(EXTRACTED MATERIAL)

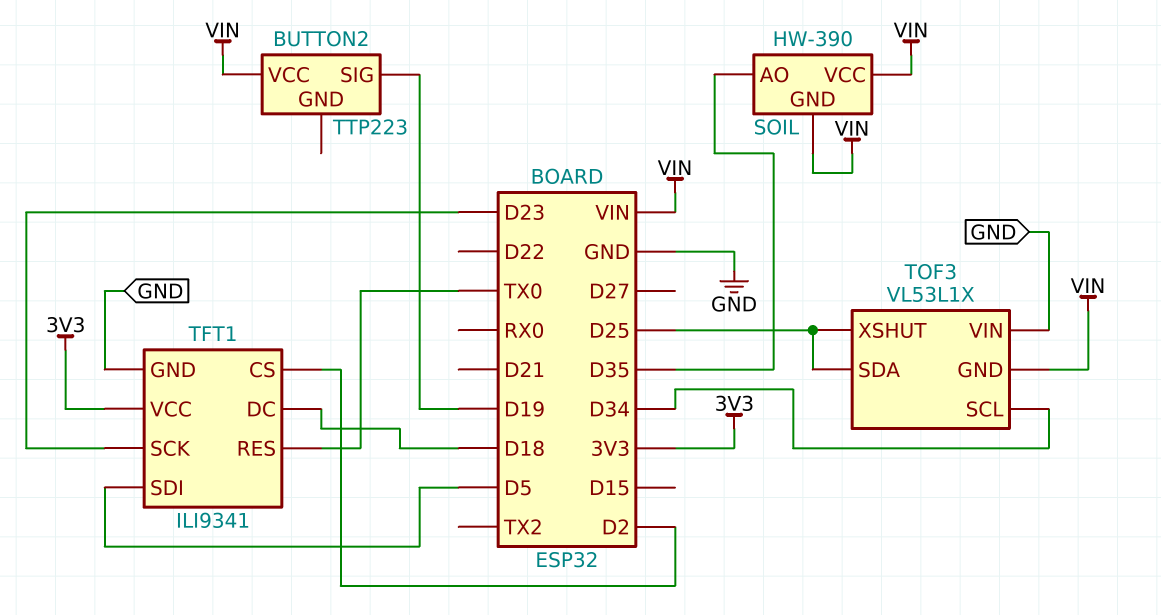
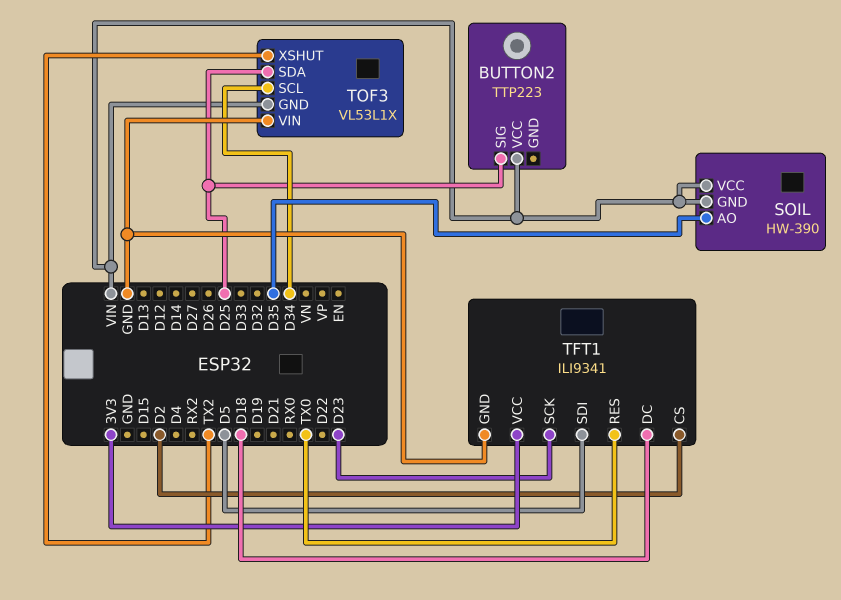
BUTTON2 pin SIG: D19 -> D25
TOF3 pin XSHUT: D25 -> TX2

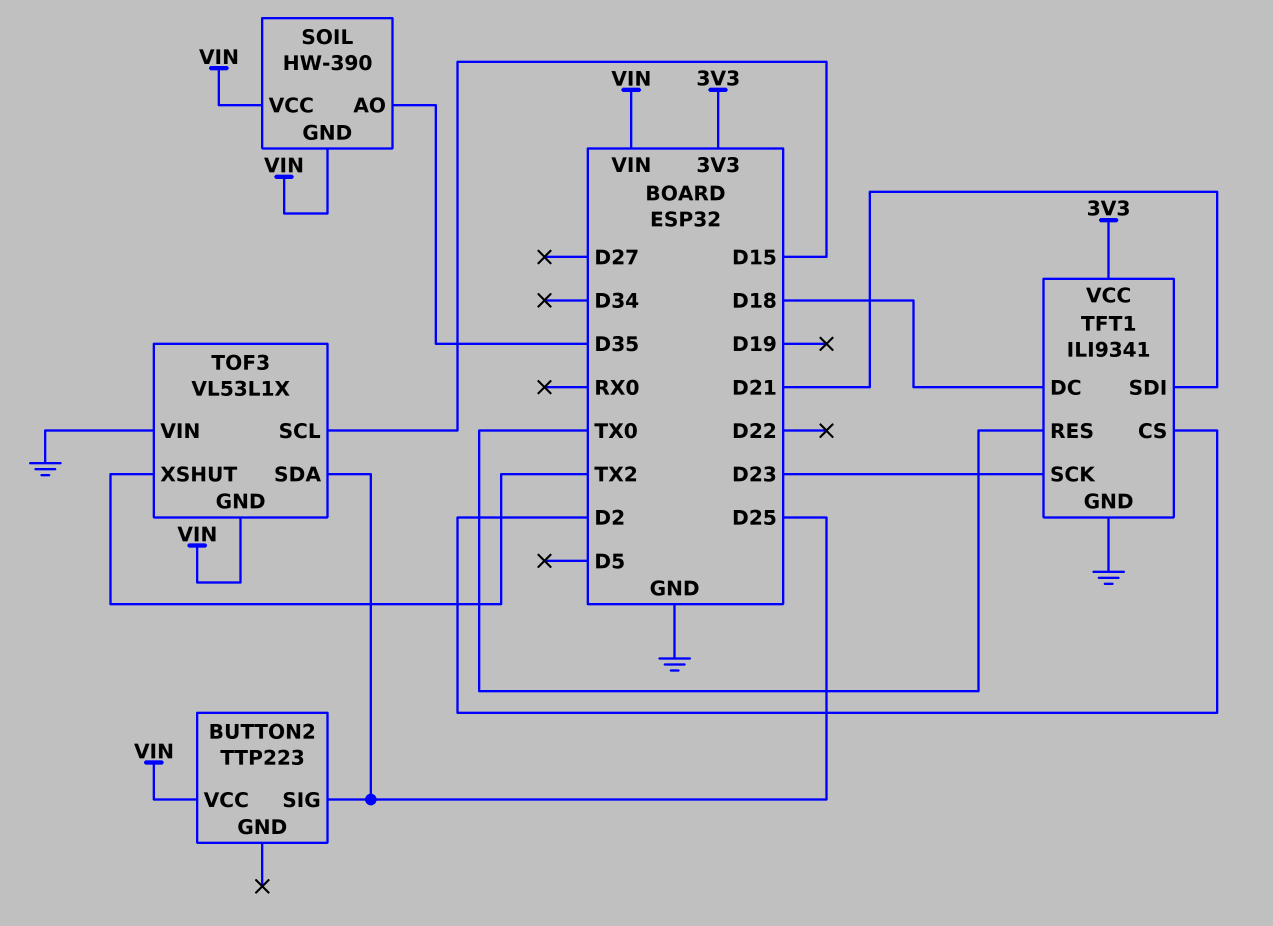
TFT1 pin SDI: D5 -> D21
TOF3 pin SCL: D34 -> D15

(End EXTRACTED MATERIAL)
(EXTRACTED MATERIAL)

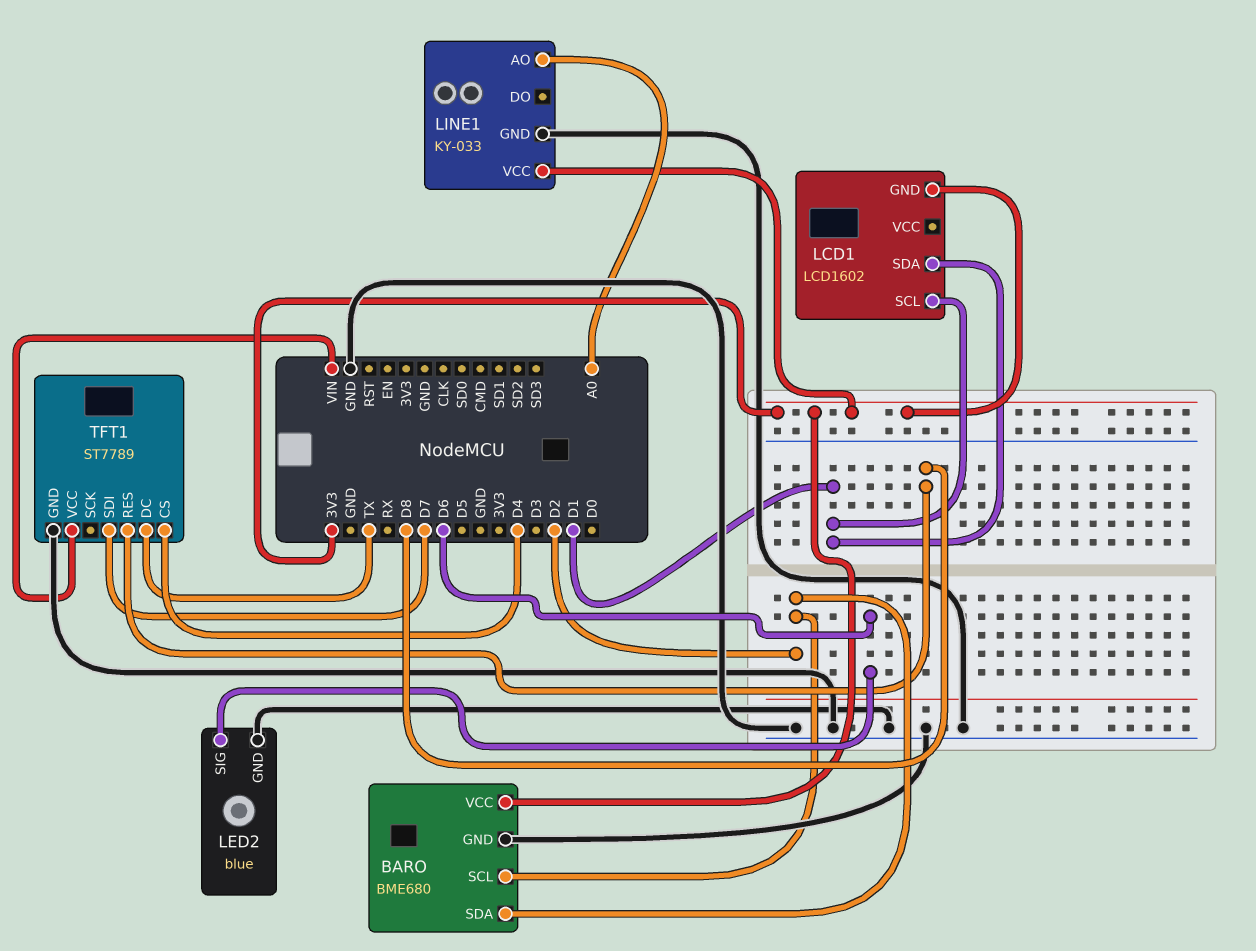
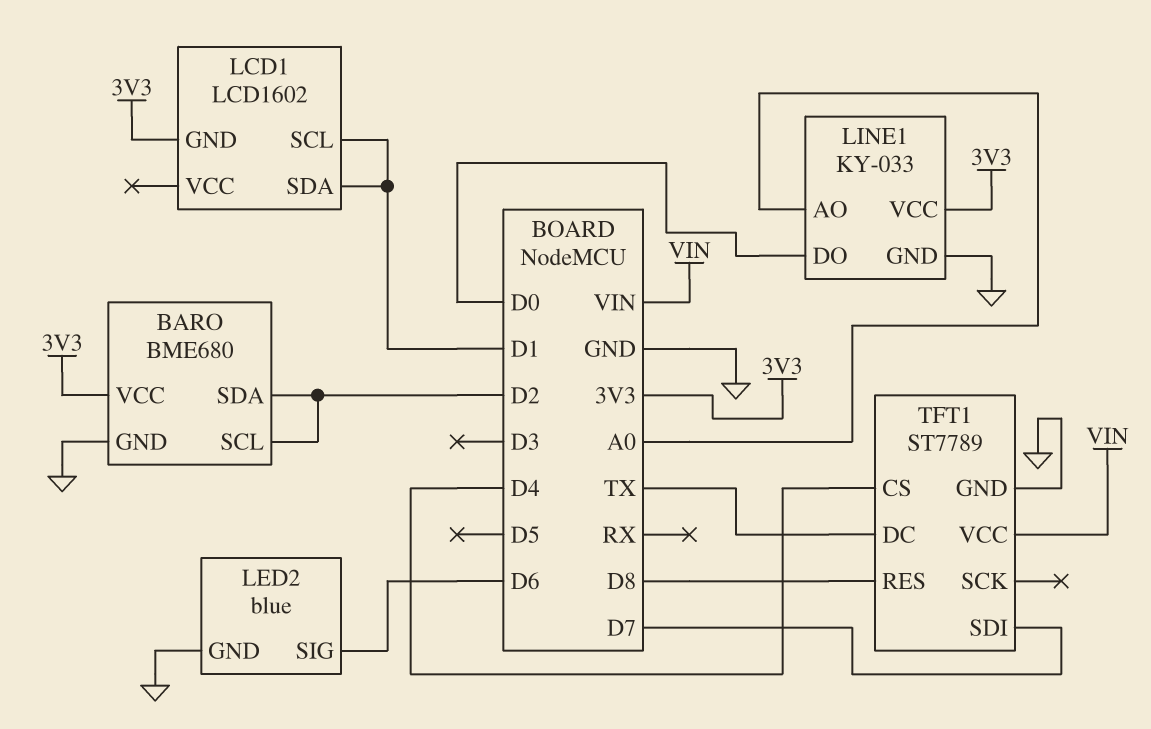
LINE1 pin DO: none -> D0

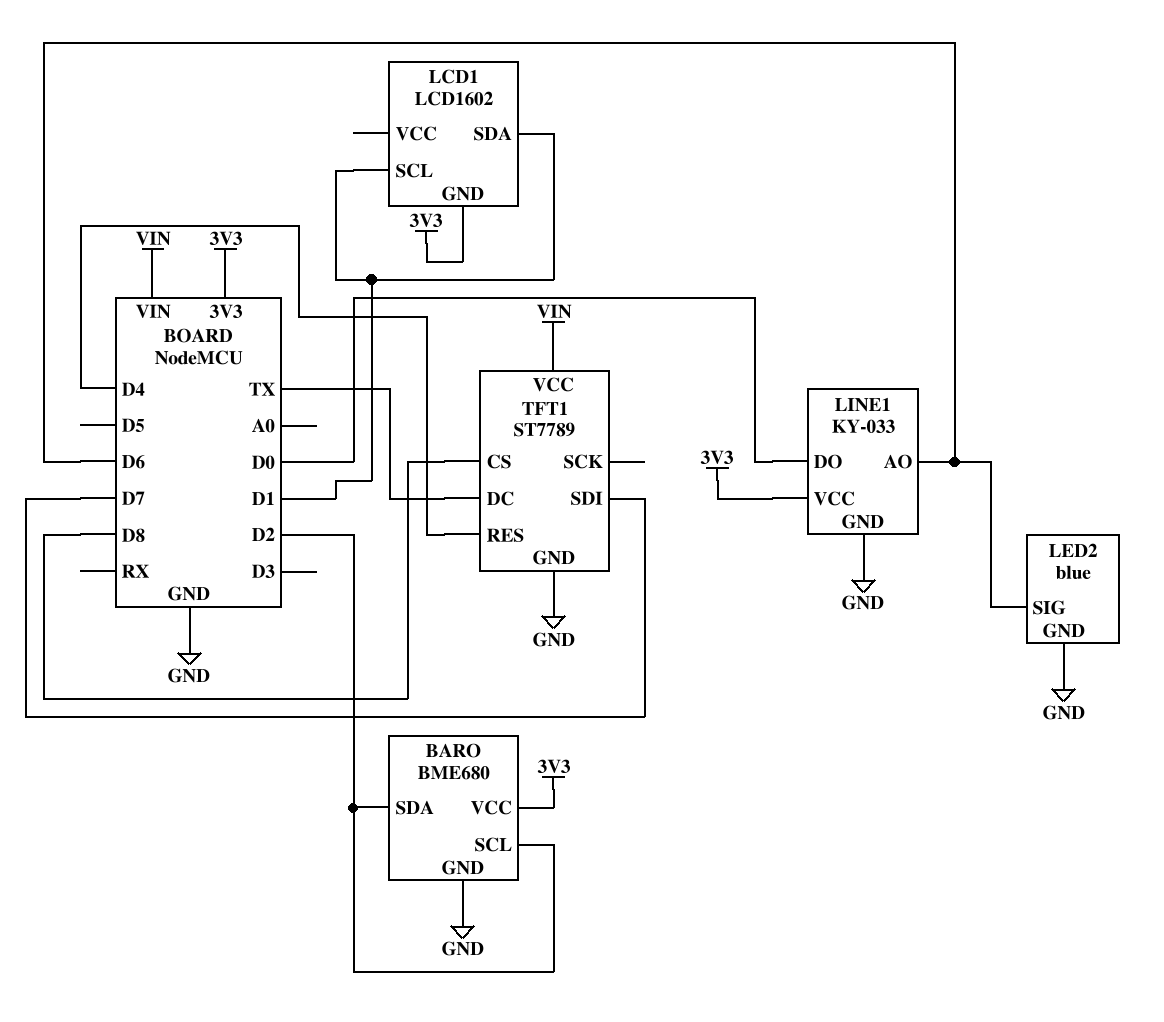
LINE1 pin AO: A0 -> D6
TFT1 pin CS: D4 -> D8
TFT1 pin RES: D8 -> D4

(End EXTRACTED MATERIAL)

From the records above, copy only the lines running from the line containing "BUTTON2 pin SIG: D19 -> D25" to the line containing "TOF3 pin SCL: D34 -> D15", both ends included. Leave the pictures out.

BUTTON2 pin SIG: D19 -> D25
TOF3 pin XSHUT: D25 -> TX2

TFT1 pin SDI: D5 -> D21
TOF3 pin SCL: D34 -> D15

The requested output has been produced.